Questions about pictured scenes
=-=-=

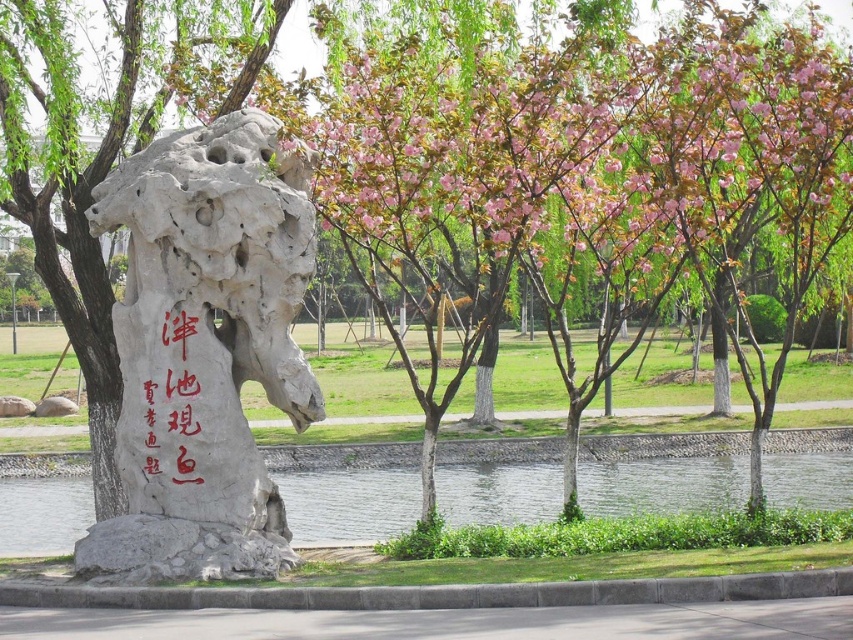
You are standing in the park and see the clear water at center and the red calligraphy stone at center. Which object is located to the right side of the other?

The clear water at center is to the right of the red calligraphy stone at center, so the clear water at center is located to the right of the red calligraphy stone at center.

You are standing in the park and want to find the natural stone rock at center. According to the coordinates provided, where should you look?

The natural stone rock at center is located at coordinates point [204,349].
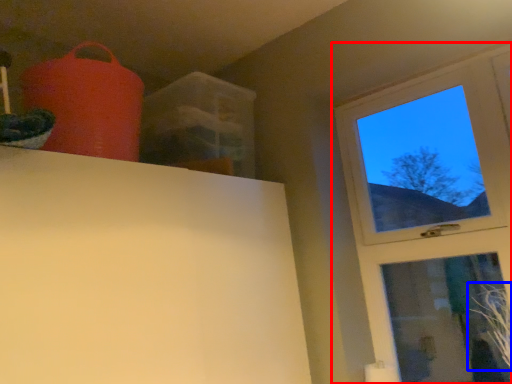
Question: Which object appears closest to the camera in this image, window (highlighted by a red box) or plant (highlighted by a blue box)?

Choices:
 (A) window
 (B) plant

Answer: (B)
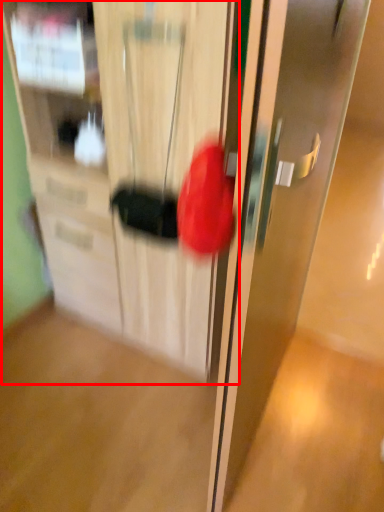
Question: From the image's perspective, what is the correct spatial relationship of cabinetry (annotated by the red box) in relation to door?

Choices:
 (A) below
 (B) above

Answer: (B)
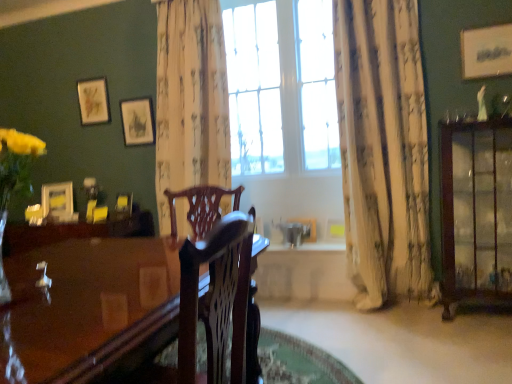
Question: Is matte yellow picture frame at left, which is the 5th picture frame from front to back, thinner than brown wood cabinet at right?

Choices:
 (A) yes
 (B) no

Answer: (A)

Question: Does matte yellow picture frame at left, which is the third picture frame in bottom-to-top order, touch brown wood cabinet at right?

Choices:
 (A) no
 (B) yes

Answer: (A)

Question: Is matte yellow picture frame at left, the 4th picture frame viewed from the top, bigger than brown wood cabinet at right?

Choices:
 (A) yes
 (B) no

Answer: (B)

Question: Does matte yellow picture frame at left, which is the sixth picture frame from right to left, have a lesser height compared to brown wood cabinet at right?

Choices:
 (A) no
 (B) yes

Answer: (B)

Question: From a real-world perspective, is matte yellow picture frame at left, which is the sixth picture frame from right to left, below brown wood cabinet at right?

Choices:
 (A) no
 (B) yes

Answer: (A)

Question: Is matte yellow picture frame at left, which is the third picture frame in bottom-to-top order, facing towards brown wood cabinet at right?

Choices:
 (A) no
 (B) yes

Answer: (A)

Question: From a real-world perspective, is matte gold picture frame at upper left, which is the 2th picture frame from left to right, beneath white textured curtain at right, which appears as the second curtain when viewed from the left?

Choices:
 (A) no
 (B) yes

Answer: (A)

Question: Is matte gold picture frame at upper left, which is the 2th picture frame from left to right, positioned behind white textured curtain at right, which appears as the second curtain when viewed from the left?

Choices:
 (A) yes
 (B) no

Answer: (A)

Question: Can you see matte gold picture frame at upper left, which ranks as the 2th picture frame in top-to-bottom order, touching white textured curtain at right, which appears as the 1th curtain when viewed from the right?

Choices:
 (A) no
 (B) yes

Answer: (A)

Question: Does matte gold picture frame at upper left, which appears as the fifth picture frame when ordered from the bottom, have a greater height compared to white textured curtain at right, which appears as the second curtain when viewed from the left?

Choices:
 (A) no
 (B) yes

Answer: (A)

Question: From the image's perspective, is matte gold picture frame at upper left, which ranks as the 2th picture frame in top-to-bottom order, on white textured curtain at right, which appears as the 1th curtain when viewed from the right?

Choices:
 (A) no
 (B) yes

Answer: (B)

Question: Does matte gold picture frame at upper left, which appears as the fifth picture frame when ordered from the bottom, have a lesser width compared to white textured curtain at right, which appears as the 1th curtain when viewed from the right?

Choices:
 (A) no
 (B) yes

Answer: (B)

Question: Does wooden picture frame at center, the first picture frame ordered from the bottom, have a lesser width compared to glossy wood table at center?

Choices:
 (A) yes
 (B) no

Answer: (A)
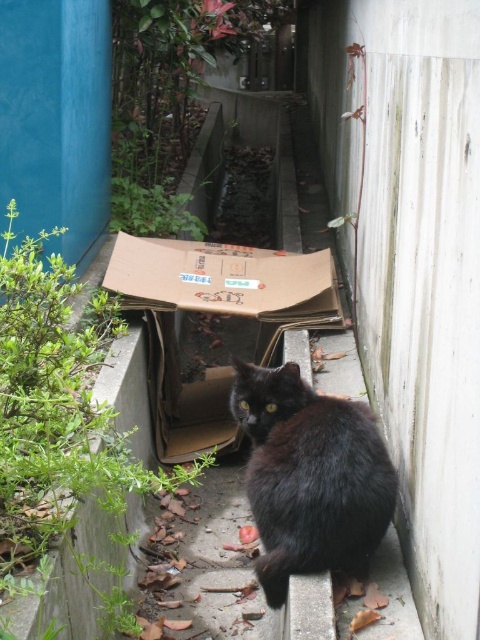
Does black fur cat at center appear under brown cardboard box at center?

Indeed, black fur cat at center is positioned under brown cardboard box at center.

Is point (266, 580) farther from camera compared to point (120, 250)?

No, it is not.

You are a GUI agent. You are given a task and a screenshot of the screen. Output one action in this format:
    pyautogui.click(x=<x>, y=<y>)
    Task: Click on the black fur cat at center
    
    Given the screenshot: What is the action you would take?
    pyautogui.click(x=311, y=477)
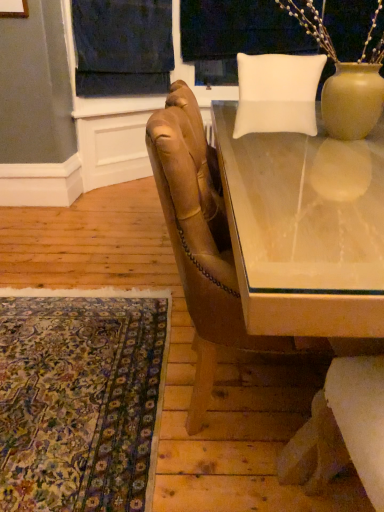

=-=-=

*The exercise*. In the stretch from the start of the material through the line containing "The clear water at center is to", switch "calligraphy stone" to "carved stone" and keep everything else the same. Give only that stretch, without the pictures.

*Final answer*.
You are standing in the park and see the clear water at center and the red carved stone at center. Which object is located to the right side of the other?

The clear water at center is to the right of the red carved stone at center, so the clear water at center is located to the right of the red carved stone at center.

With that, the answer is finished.